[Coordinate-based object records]
::::::::::

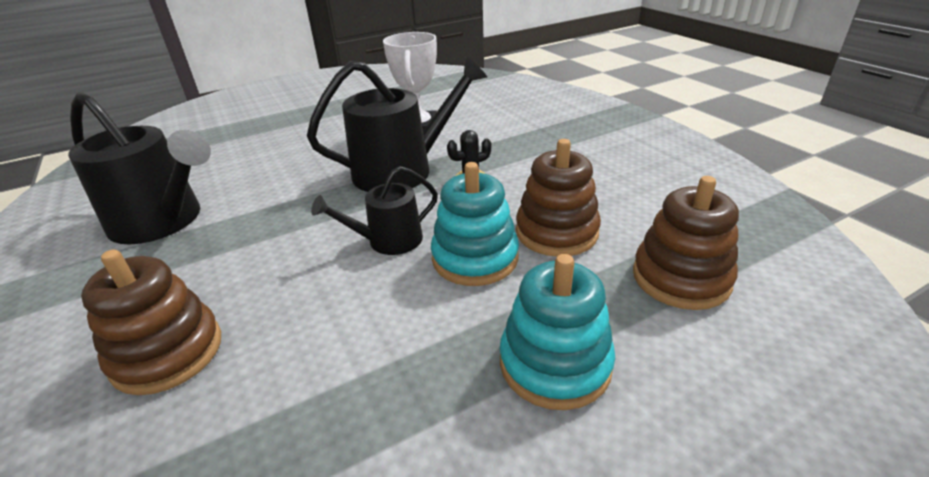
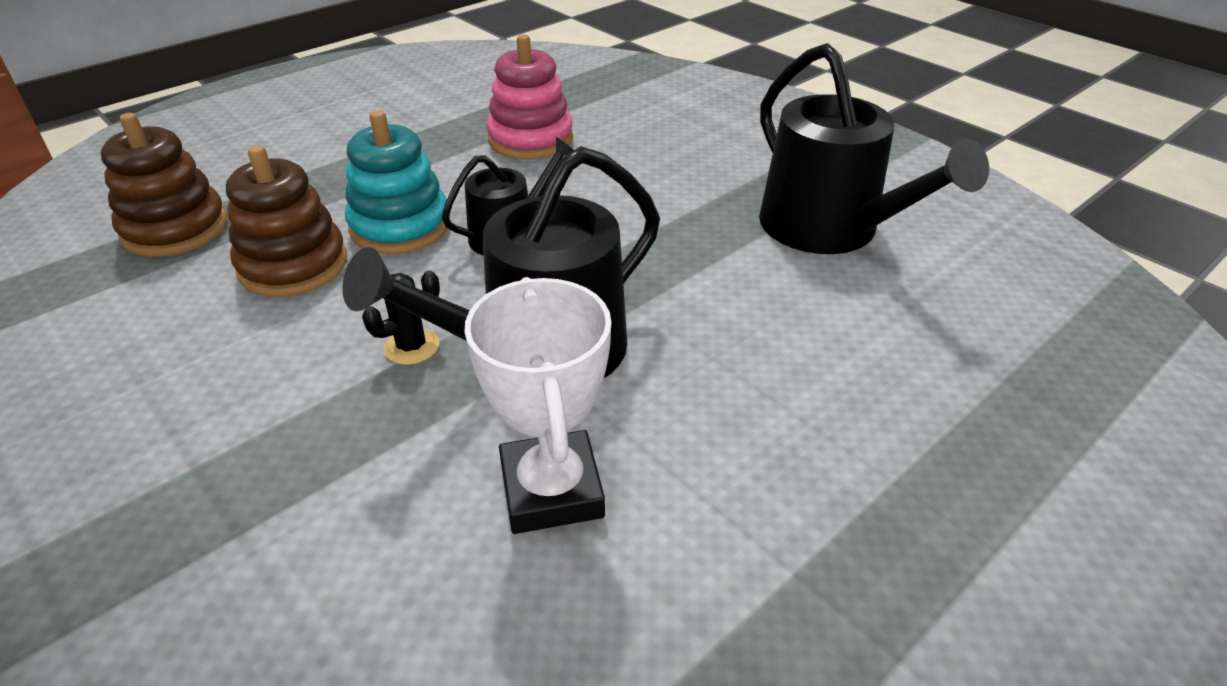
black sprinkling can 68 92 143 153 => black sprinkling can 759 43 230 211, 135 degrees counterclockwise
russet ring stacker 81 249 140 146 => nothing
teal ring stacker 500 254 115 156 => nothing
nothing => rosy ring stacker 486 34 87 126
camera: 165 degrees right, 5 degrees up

::::::::::

● ABOUT THIS TASK:
Only the lines from the one with "russet ring stacker 81 249 140 146 => nothing" through the last line of the records belong in the answer, each copied exactly.

● RESULT:
russet ring stacker 81 249 140 146 => nothing
teal ring stacker 500 254 115 156 => nothing
nothing => rosy ring stacker 486 34 87 126
camera: 165 degrees right, 5 degrees up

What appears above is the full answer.